= Task to complete =
Return every line of the data below that includes the string "zielony".

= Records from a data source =
* * *

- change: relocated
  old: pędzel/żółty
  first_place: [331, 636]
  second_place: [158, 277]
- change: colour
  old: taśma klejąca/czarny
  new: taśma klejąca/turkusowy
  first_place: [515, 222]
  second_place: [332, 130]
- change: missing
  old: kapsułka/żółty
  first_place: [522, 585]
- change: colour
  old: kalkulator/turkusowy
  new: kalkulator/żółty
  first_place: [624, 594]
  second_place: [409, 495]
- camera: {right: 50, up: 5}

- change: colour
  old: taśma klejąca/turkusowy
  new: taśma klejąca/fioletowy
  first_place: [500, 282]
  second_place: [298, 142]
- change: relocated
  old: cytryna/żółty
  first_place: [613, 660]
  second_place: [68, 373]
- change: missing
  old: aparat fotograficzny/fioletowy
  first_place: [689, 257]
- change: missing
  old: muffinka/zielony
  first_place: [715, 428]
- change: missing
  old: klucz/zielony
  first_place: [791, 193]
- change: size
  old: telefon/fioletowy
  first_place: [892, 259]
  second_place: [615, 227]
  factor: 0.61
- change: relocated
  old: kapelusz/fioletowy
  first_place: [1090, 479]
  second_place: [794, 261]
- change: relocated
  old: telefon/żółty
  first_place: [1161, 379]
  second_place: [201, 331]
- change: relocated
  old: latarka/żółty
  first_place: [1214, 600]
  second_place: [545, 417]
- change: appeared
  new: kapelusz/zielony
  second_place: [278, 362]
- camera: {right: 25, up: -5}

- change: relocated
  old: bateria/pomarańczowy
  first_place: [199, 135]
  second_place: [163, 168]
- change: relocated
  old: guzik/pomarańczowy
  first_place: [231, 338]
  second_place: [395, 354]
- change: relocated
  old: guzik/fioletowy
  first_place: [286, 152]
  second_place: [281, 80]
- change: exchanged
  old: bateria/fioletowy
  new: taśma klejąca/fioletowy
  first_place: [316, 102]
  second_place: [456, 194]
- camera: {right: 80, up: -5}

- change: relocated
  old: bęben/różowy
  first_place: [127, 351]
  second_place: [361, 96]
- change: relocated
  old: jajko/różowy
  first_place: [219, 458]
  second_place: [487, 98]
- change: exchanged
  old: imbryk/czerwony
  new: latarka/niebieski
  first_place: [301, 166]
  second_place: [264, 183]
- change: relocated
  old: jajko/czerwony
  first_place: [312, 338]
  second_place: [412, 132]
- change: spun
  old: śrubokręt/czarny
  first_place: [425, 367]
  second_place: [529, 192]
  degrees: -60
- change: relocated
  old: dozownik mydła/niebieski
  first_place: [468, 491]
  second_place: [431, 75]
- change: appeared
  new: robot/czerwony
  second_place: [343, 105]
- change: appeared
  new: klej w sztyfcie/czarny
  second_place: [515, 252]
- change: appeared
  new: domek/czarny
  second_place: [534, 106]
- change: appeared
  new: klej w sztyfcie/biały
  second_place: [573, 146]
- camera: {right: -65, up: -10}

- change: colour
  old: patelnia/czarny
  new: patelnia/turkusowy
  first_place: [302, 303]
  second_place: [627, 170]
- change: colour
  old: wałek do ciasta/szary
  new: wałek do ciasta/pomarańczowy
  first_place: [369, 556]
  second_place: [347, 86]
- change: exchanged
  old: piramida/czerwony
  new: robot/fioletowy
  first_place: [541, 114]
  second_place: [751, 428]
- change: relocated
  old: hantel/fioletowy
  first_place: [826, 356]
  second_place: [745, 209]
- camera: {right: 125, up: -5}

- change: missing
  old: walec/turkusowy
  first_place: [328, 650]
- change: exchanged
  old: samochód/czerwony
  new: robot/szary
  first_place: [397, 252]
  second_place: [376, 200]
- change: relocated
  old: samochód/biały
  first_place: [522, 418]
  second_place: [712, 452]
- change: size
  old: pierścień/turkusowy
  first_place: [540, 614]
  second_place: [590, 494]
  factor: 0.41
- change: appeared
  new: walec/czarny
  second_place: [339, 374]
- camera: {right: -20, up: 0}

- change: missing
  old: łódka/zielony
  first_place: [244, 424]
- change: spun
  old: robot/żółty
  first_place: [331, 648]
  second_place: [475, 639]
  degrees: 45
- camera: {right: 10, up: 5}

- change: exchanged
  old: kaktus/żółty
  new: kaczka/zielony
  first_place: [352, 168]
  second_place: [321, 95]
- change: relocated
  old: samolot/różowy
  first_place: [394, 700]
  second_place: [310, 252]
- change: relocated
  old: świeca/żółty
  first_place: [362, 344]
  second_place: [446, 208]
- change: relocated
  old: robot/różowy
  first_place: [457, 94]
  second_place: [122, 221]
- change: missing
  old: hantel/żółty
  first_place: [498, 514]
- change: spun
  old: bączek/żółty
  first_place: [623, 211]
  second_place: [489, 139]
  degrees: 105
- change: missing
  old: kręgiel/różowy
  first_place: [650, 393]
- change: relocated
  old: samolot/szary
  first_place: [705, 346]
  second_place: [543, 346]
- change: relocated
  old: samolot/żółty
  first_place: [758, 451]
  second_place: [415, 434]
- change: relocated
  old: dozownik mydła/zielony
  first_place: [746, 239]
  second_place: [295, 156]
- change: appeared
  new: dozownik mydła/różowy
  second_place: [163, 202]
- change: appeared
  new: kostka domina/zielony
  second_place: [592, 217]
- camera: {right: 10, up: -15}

* * *

= Response area =
  old: muffinka/zielony
  old: klucz/zielony
  new: kapelusz/zielony
  old: łódka/zielony
  new: kaczka/zielony
  old: dozownik mydła/zielony
  new: kostka domina/zielony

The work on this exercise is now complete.